The task. Below is a listing; transcribe it exactly but without any images.

Data segment.
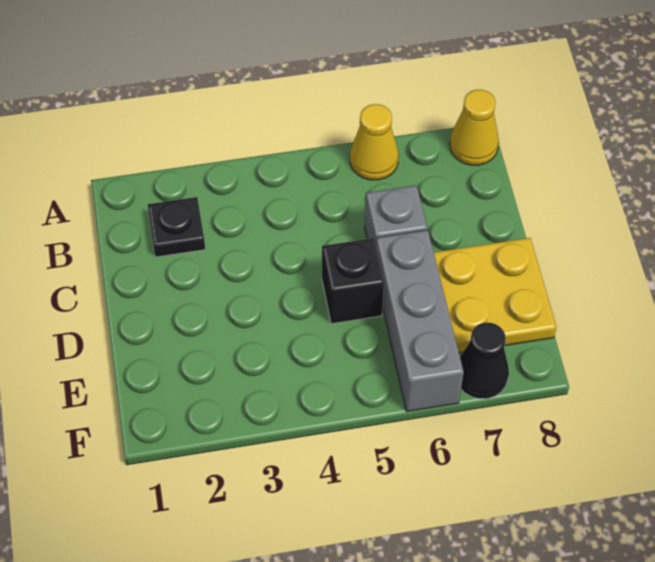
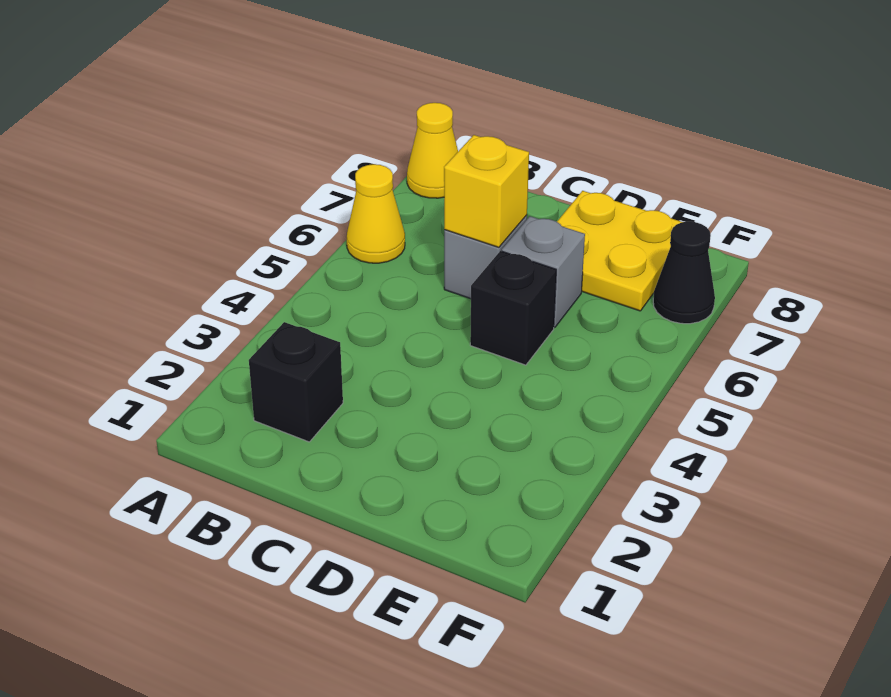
black plate B2 level 1 -> black brick B2 level 1
none -> yellow brick C6 level 2
grey brick D6:F6 level 1 -> grey brick D6 level 1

Answer below.
black plate B2 level 1 -> black brick B2 level 1
none -> yellow brick C6 level 2
grey brick D6:F6 level 1 -> grey brick D6 level 1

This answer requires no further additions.